### DIRECTIONS FOR THIS TASK
Pictures do not belong in the copy, so please give every entry below again exactly.
** Opening DATA LISTING block **
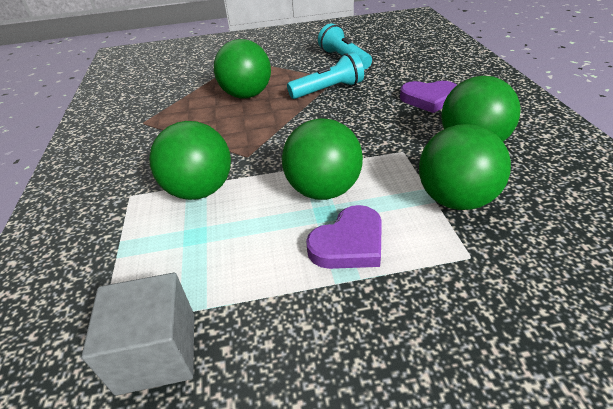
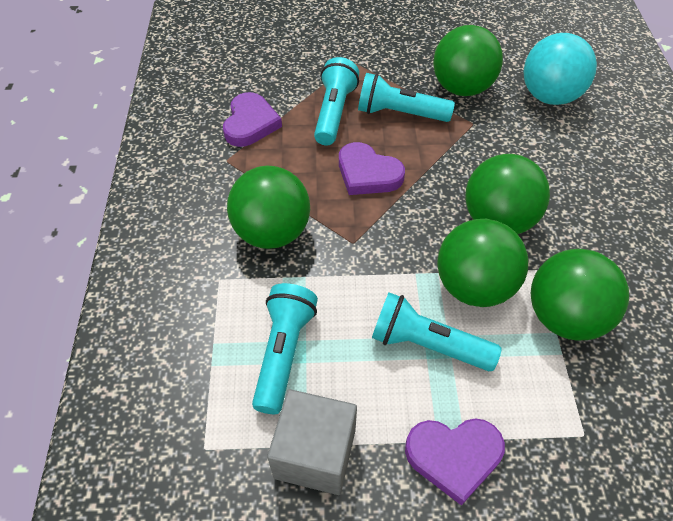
purple heart: 2 -> 3
turquoise ball: 0 -> 1
turquoise flashlight: 2 -> 4

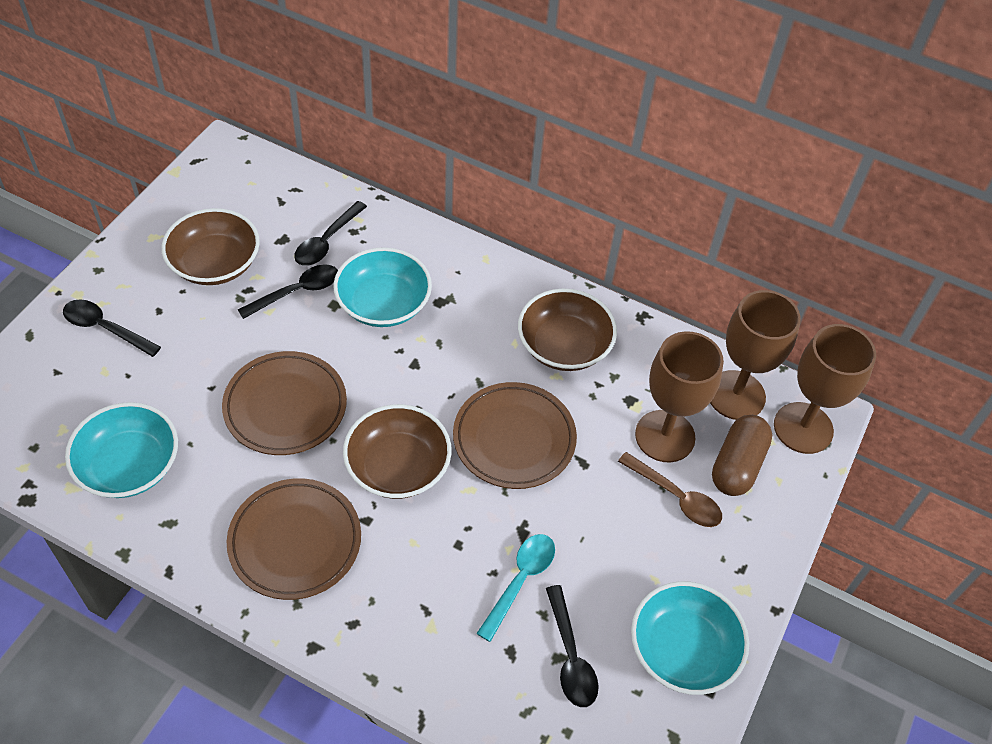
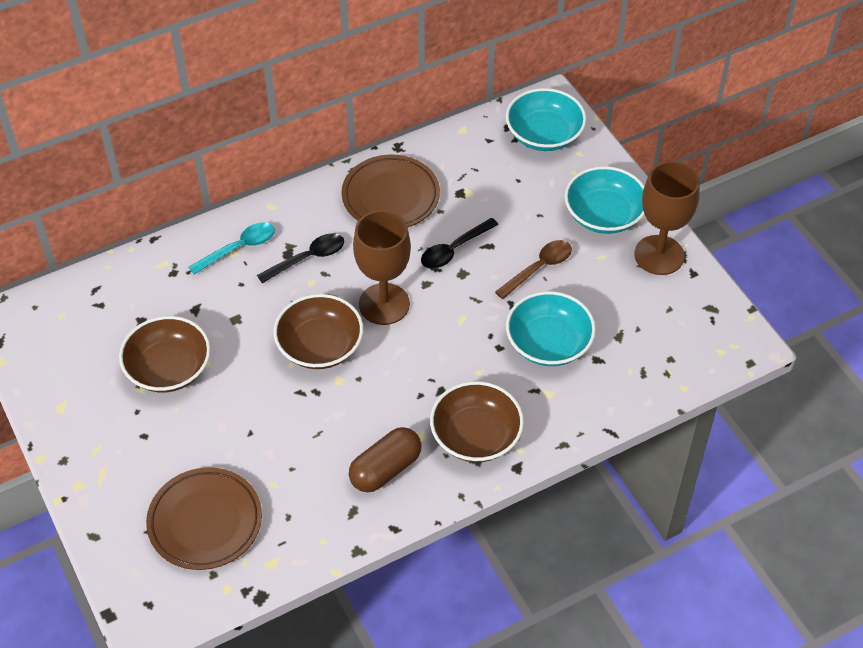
black spoon: 4 -> 2
brown goblet: 3 -> 2
brown plate: 3 -> 2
** Closing DATA LISTING block **
### REPLY TO THE EXERCISE
purple heart: 2 -> 3
turquoise ball: 0 -> 1
turquoise flashlight: 2 -> 4

black spoon: 4 -> 2
brown goblet: 3 -> 2
brown plate: 3 -> 2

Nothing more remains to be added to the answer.